··· The data

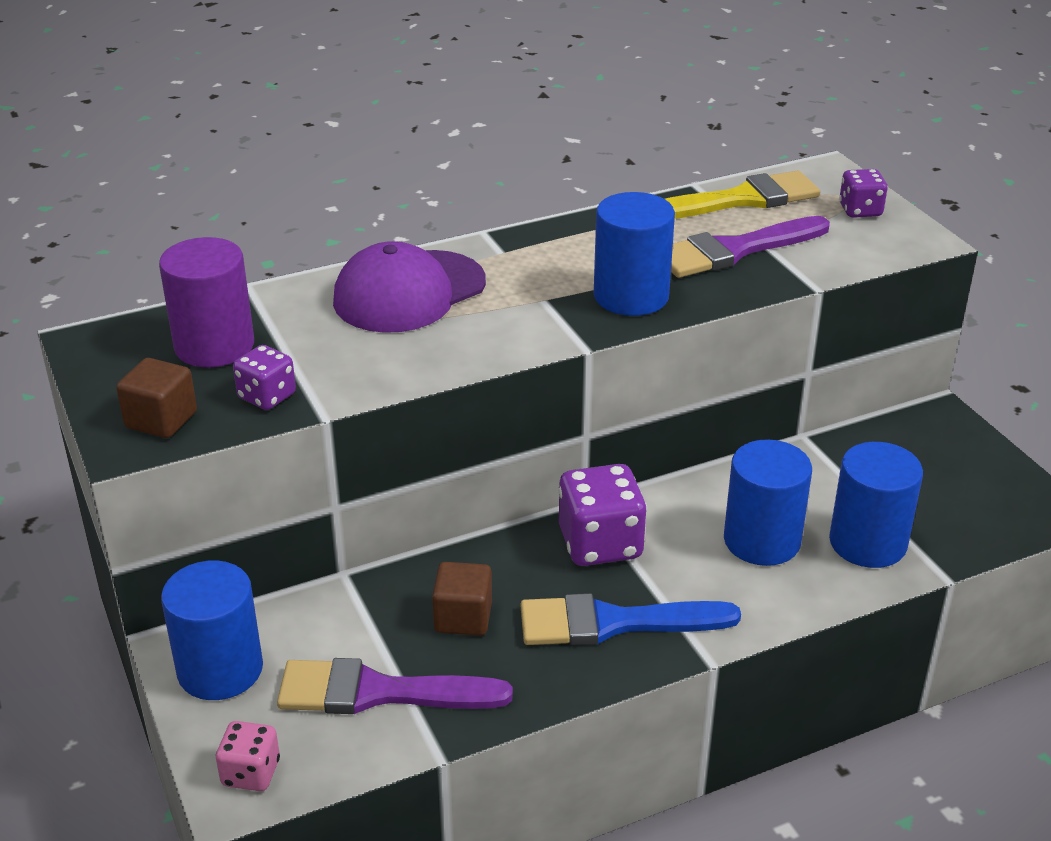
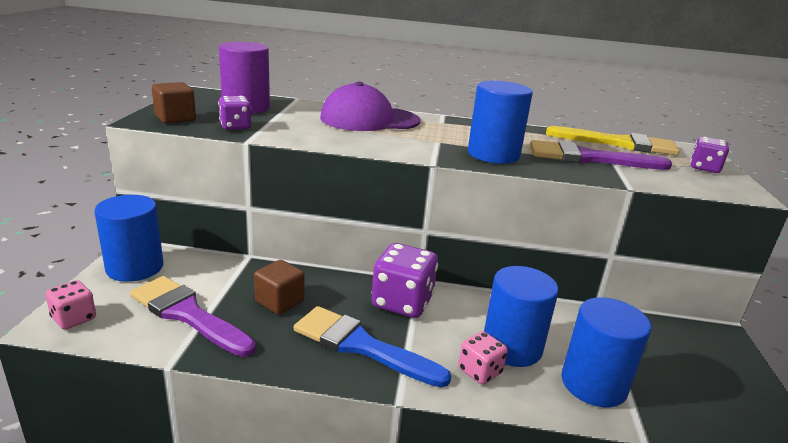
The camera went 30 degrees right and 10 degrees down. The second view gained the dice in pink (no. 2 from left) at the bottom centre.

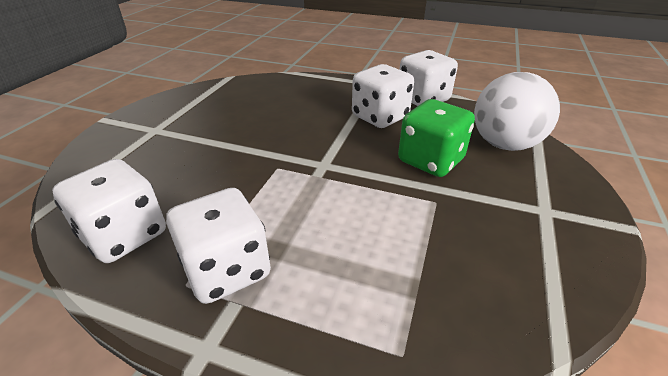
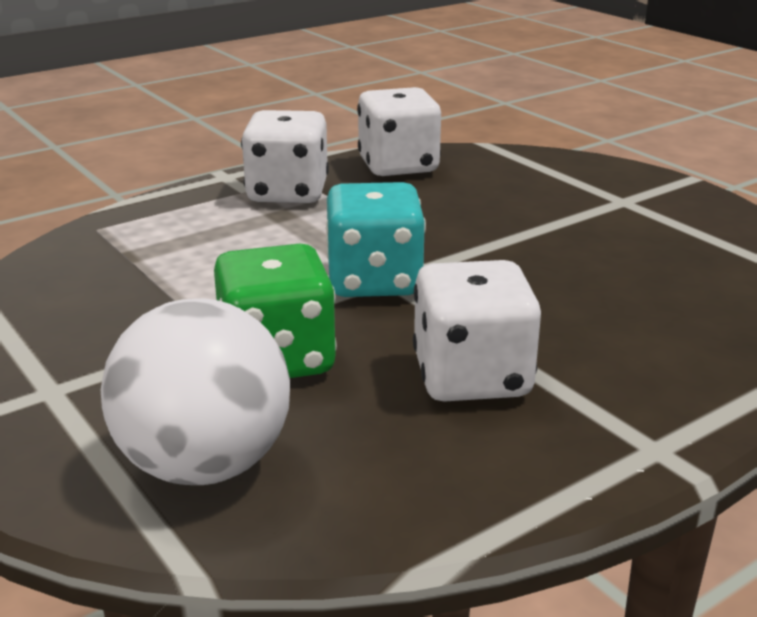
The camera went 125 degrees right and 10 degrees down. The second view lost the dice in snow-white (no. 4 from left) at the top centre. The second view gained the dice in teal at the centre.

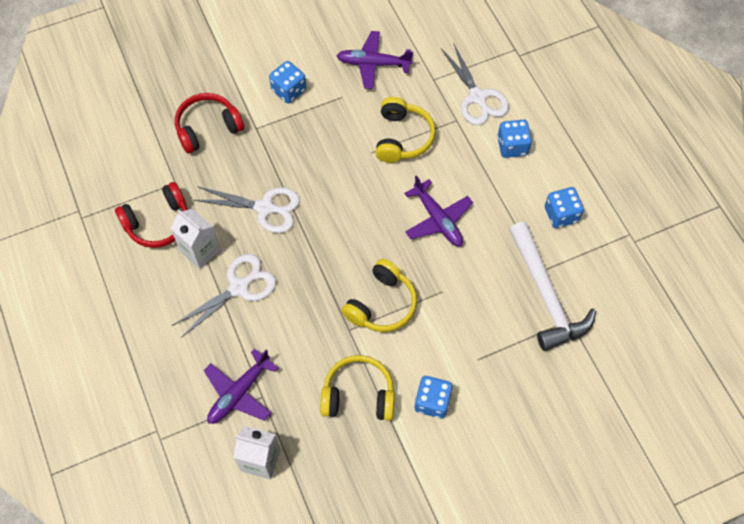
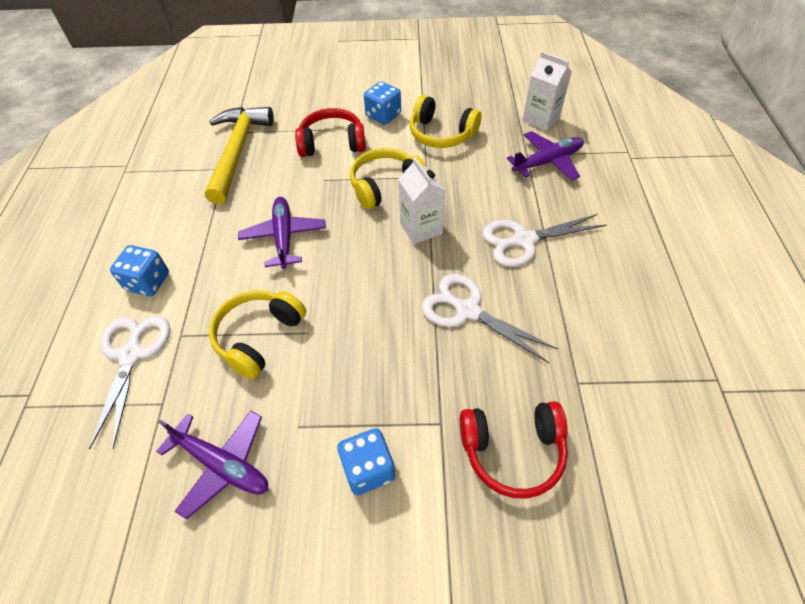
The camera went 155 degrees left and 10 degrees down. The second view lost the dice in royal blue (no. 4 from left) at the middle right. The over-ear headphones in crimson (no. 1 from left) ended up elsewhere, having gone from the middle left to the top centre. The carton in snow-white (no. 1 from left) ended up elsewhere, having gone from the middle left to the top centre. What was the claw hammer in snow-white at the middle right turned into the claw hammer in yellow at the top left.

······

* **Requirement**
Would you retype every line shown above exactly, leaving the pictures aside?

* **Solution to the exercise**
The camera went 30 degrees right and 10 degrees down. The second view gained the dice in pink (no. 2 from left) at the bottom centre.

The camera went 125 degrees right and 10 degrees down. The second view lost the dice in snow-white (no. 4 from left) at the top centre. The second view gained the dice in teal at the centre.

The camera went 155 degrees left and 10 degrees down. The second view lost the dice in royal blue (no. 4 from left) at the middle right. The over-ear headphones in crimson (no. 1 from left) ended up elsewhere, having gone from the middle left to the top centre. The carton in snow-white (no. 1 from left) ended up elsewhere, having gone from the middle left to the top centre. What was the claw hammer in snow-white at the middle right turned into the claw hammer in yellow at the top left.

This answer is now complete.